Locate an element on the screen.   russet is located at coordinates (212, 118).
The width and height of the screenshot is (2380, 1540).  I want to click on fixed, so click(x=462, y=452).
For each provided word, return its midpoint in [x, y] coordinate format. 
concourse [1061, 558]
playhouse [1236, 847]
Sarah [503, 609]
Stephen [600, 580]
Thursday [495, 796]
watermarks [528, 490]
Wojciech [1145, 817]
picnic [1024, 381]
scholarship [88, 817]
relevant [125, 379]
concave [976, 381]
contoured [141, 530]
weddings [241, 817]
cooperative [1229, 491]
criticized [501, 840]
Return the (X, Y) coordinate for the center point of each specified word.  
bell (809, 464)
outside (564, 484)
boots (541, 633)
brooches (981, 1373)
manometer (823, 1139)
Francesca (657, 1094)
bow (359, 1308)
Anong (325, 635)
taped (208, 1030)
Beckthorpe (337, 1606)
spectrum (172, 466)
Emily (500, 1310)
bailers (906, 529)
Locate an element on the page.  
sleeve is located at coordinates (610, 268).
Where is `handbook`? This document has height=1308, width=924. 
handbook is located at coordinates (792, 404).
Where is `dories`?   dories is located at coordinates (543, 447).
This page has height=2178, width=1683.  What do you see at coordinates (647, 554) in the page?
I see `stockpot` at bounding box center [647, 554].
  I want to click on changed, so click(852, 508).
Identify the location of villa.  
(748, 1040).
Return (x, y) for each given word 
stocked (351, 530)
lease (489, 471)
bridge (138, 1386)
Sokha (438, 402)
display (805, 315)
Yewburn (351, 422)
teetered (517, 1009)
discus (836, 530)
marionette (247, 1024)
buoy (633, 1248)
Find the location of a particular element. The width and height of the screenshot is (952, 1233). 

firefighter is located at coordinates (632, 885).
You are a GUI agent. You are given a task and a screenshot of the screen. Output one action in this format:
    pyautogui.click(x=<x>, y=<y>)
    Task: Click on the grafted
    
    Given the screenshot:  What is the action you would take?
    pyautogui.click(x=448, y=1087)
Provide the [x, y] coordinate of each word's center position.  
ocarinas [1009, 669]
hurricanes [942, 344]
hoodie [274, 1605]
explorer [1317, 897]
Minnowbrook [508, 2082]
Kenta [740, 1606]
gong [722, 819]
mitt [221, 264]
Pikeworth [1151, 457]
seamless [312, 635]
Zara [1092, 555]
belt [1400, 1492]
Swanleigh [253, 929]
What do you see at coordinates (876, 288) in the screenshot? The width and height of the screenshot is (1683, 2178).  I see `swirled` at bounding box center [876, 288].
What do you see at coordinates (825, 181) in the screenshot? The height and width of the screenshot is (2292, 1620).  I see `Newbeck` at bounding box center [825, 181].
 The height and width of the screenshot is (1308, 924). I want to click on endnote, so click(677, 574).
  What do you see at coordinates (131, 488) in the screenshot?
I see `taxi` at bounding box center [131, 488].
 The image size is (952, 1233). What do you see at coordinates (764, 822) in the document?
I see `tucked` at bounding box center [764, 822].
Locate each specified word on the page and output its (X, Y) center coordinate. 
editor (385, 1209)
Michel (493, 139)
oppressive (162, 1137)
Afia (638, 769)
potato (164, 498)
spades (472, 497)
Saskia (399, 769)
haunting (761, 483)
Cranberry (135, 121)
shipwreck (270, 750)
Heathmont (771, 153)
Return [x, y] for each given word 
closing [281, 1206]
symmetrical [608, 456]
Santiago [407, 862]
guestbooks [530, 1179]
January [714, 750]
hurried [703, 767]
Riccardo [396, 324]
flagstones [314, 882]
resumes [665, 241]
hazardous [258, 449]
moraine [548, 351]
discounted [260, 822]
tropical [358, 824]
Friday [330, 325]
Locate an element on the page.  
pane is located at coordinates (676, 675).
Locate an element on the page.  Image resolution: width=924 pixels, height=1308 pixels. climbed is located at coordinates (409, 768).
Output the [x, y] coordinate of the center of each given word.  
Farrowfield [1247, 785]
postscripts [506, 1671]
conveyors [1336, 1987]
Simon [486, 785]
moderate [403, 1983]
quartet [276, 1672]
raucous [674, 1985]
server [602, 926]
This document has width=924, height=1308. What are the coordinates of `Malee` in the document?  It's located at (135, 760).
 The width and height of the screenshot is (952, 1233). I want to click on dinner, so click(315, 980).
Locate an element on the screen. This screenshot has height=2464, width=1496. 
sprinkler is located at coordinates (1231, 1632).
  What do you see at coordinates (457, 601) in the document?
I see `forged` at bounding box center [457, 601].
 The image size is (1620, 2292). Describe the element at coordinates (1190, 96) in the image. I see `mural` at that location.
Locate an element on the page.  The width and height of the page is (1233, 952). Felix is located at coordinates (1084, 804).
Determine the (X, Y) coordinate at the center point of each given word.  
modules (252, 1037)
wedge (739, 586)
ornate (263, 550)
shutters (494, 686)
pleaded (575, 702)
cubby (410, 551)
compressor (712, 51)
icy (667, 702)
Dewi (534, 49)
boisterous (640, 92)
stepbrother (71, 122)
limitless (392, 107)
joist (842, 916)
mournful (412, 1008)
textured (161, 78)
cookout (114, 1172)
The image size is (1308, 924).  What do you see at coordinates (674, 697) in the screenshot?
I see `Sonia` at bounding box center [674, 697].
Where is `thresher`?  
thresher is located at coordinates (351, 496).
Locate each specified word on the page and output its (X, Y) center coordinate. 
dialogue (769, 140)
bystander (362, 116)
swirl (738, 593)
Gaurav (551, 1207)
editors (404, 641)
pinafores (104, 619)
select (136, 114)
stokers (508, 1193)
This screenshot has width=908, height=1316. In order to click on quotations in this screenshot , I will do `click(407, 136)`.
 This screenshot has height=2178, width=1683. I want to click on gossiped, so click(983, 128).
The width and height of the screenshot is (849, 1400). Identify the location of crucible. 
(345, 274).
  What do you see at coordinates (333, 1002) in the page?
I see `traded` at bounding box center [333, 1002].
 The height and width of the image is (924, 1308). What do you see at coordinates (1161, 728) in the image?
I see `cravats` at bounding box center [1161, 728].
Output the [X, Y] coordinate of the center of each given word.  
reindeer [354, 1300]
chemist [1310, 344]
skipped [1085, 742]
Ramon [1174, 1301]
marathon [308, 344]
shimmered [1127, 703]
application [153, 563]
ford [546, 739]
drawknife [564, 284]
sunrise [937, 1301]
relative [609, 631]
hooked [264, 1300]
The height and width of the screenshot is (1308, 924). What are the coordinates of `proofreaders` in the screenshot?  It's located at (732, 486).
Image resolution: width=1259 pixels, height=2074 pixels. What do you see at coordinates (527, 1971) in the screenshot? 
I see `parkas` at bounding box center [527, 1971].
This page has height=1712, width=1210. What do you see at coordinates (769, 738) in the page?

Task prompt => Convert every line of the entries above into a JSON list of strings, with one string per line and no strings for blank lines.

Final answer =>
[
  "Locate an element on the screen.   russet is located at coordinates (212, 118).",
  "The width and height of the screenshot is (2380, 1540).  I want to click on fixed, so click(x=462, y=452).",
  "For each provided word, return its midpoint in [x, y] coordinate format. ",
  "concourse [1061, 558]",
  "playhouse [1236, 847]",
  "Sarah [503, 609]",
  "Stephen [600, 580]",
  "Thursday [495, 796]",
  "watermarks [528, 490]",
  "Wojciech [1145, 817]",
  "picnic [1024, 381]",
  "scholarship [88, 817]",
  "relevant [125, 379]",
  "concave [976, 381]",
  "contoured [141, 530]",
  "weddings [241, 817]",
  "cooperative [1229, 491]",
  "criticized [501, 840]",
  "Return the (X, Y) coordinate for the center point of each specified word.  ",
  "bell (809, 464)",
  "outside (564, 484)",
  "boots (541, 633)",
  "brooches (981, 1373)",
  "manometer (823, 1139)",
  "Francesca (657, 1094)",
  "bow (359, 1308)",
  "Anong (325, 635)",
  "taped (208, 1030)",
  "Beckthorpe (337, 1606)",
  "spectrum (172, 466)",
  "Emily (500, 1310)",
  "bailers (906, 529)",
  "Locate an element on the page.  ",
  "sleeve is located at coordinates (610, 268).",
  "Where is `handbook`? This document has height=1308, width=924. ",
  "handbook is located at coordinates (792, 404).",
  "Where is `dories`?   dories is located at coordinates (543, 447).",
  "This page has height=2178, width=1683.  What do you see at coordinates (647, 554) in the page?",
  "I see `stockpot` at bounding box center [647, 554].",
  "  I want to click on changed, so click(852, 508).",
  "Identify the location of villa.  ",
  "(748, 1040).",
  "Return (x, y) for each given word ",
  "stocked (351, 530)",
  "lease (489, 471)",
  "bridge (138, 1386)",
  "Sokha (438, 402)",
  "display (805, 315)",
  "Yewburn (351, 422)",
  "teetered (517, 1009)",
  "discus (836, 530)",
  "marionette (247, 1024)",
  "buoy (633, 1248)",
  "Find the location of a particular element. The width and height of the screenshot is (952, 1233). ",
  "firefighter is located at coordinates (632, 885).",
  "You are a GUI agent. You are given a task and a screenshot of the screen. Output one action in this format:",
  "    pyautogui.click(x=<x>, y=<y>)",
  "    Task: Click on the grafted",
  "    Given the screenshot:  What is the action you would take?",
  "    pyautogui.click(x=448, y=1087)",
  "Provide the [x, y] coordinate of each word's center position.  ",
  "ocarinas [1009, 669]",
  "hurricanes [942, 344]",
  "hoodie [274, 1605]",
  "explorer [1317, 897]",
  "Minnowbrook [508, 2082]",
  "Kenta [740, 1606]",
  "gong [722, 819]",
  "mitt [221, 264]",
  "Pikeworth [1151, 457]",
  "seamless [312, 635]",
  "Zara [1092, 555]",
  "belt [1400, 1492]",
  "Swanleigh [253, 929]",
  "What do you see at coordinates (876, 288) in the screenshot? The width and height of the screenshot is (1683, 2178).  I see `swirled` at bounding box center [876, 288].",
  "What do you see at coordinates (825, 181) in the screenshot? The height and width of the screenshot is (2292, 1620).  I see `Newbeck` at bounding box center [825, 181].",
  " The height and width of the screenshot is (1308, 924). I want to click on endnote, so click(677, 574).",
  "  What do you see at coordinates (131, 488) in the screenshot?",
  "I see `taxi` at bounding box center [131, 488].",
  " The image size is (952, 1233). What do you see at coordinates (764, 822) in the document?",
  "I see `tucked` at bounding box center [764, 822].",
  "Locate each specified word on the page and output its (X, Y) center coordinate. ",
  "editor (385, 1209)",
  "Michel (493, 139)",
  "oppressive (162, 1137)",
  "Afia (638, 769)",
  "potato (164, 498)",
  "spades (472, 497)",
  "Saskia (399, 769)",
  "haunting (761, 483)",
  "Cranberry (135, 121)",
  "shipwreck (270, 750)",
  "Heathmont (771, 153)",
  "Return [x, y] for each given word ",
  "closing [281, 1206]",
  "symmetrical [608, 456]",
  "Santiago [407, 862]",
  "guestbooks [530, 1179]",
  "January [714, 750]",
  "hurried [703, 767]",
  "Riccardo [396, 324]",
  "flagstones [314, 882]",
  "resumes [665, 241]",
  "hazardous [258, 449]",
  "moraine [548, 351]",
  "discounted [260, 822]",
  "tropical [358, 824]",
  "Friday [330, 325]",
  "Locate an element on the page.  ",
  "pane is located at coordinates (676, 675).",
  "Locate an element on the page.  Image resolution: width=924 pixels, height=1308 pixels. climbed is located at coordinates (409, 768).",
  "Output the [x, y] coordinate of the center of each given word.  ",
  "Farrowfield [1247, 785]",
  "postscripts [506, 1671]",
  "conveyors [1336, 1987]",
  "Simon [486, 785]",
  "moderate [403, 1983]",
  "quartet [276, 1672]",
  "raucous [674, 1985]",
  "server [602, 926]",
  "This document has width=924, height=1308. What are the coordinates of `Malee` in the document?  It's located at (135, 760).",
  " The width and height of the screenshot is (952, 1233). I want to click on dinner, so click(315, 980).",
  "Locate an element on the screen. This screenshot has height=2464, width=1496. ",
  "sprinkler is located at coordinates (1231, 1632).",
  "  What do you see at coordinates (457, 601) in the document?",
  "I see `forged` at bounding box center [457, 601].",
  " The image size is (1620, 2292). Describe the element at coordinates (1190, 96) in the image. I see `mural` at that location.",
  "Locate an element on the page.  The width and height of the page is (1233, 952). Felix is located at coordinates (1084, 804).",
  "Determine the (X, Y) coordinate at the center point of each given word.  ",
  "modules (252, 1037)",
  "wedge (739, 586)",
  "ornate (263, 550)",
  "shutters (494, 686)",
  "pleaded (575, 702)",
  "cubby (410, 551)",
  "compressor (712, 51)",
  "icy (667, 702)",
  "Dewi (534, 49)",
  "boisterous (640, 92)",
  "stepbrother (71, 122)",
  "limitless (392, 107)",
  "joist (842, 916)",
  "mournful (412, 1008)",
  "textured (161, 78)",
  "cookout (114, 1172)",
  "The image size is (1308, 924).  What do you see at coordinates (674, 697) in the screenshot?",
  "I see `Sonia` at bounding box center [674, 697].",
  "Where is `thresher`?  ",
  "thresher is located at coordinates (351, 496).",
  "Locate each specified word on the page and output its (X, Y) center coordinate. ",
  "dialogue (769, 140)",
  "bystander (362, 116)",
  "swirl (738, 593)",
  "Gaurav (551, 1207)",
  "editors (404, 641)",
  "pinafores (104, 619)",
  "select (136, 114)",
  "stokers (508, 1193)",
  "This screenshot has width=908, height=1316. In order to click on quotations in this screenshot , I will do `click(407, 136)`.",
  " This screenshot has height=2178, width=1683. I want to click on gossiped, so click(983, 128).",
  "The width and height of the screenshot is (849, 1400). Identify the location of crucible. ",
  "(345, 274).",
  "  What do you see at coordinates (333, 1002) in the page?",
  "I see `traded` at bounding box center [333, 1002].",
  " The height and width of the image is (924, 1308). What do you see at coordinates (1161, 728) in the image?",
  "I see `cravats` at bounding box center [1161, 728].",
  "Output the [X, Y] coordinate of the center of each given word.  ",
  "reindeer [354, 1300]",
  "chemist [1310, 344]",
  "skipped [1085, 742]",
  "Ramon [1174, 1301]",
  "marathon [308, 344]",
  "shimmered [1127, 703]",
  "application [153, 563]",
  "ford [546, 739]",
  "drawknife [564, 284]",
  "sunrise [937, 1301]",
  "relative [609, 631]",
  "hooked [264, 1300]",
  "The height and width of the screenshot is (1308, 924). What are the coordinates of `proofreaders` in the screenshot?  It's located at (732, 486).",
  "Image resolution: width=1259 pixels, height=2074 pixels. What do you see at coordinates (527, 1971) in the screenshot? ",
  "I see `parkas` at bounding box center [527, 1971].",
  "This page has height=1712, width=1210. What do you see at coordinates (769, 738) in the page?"
]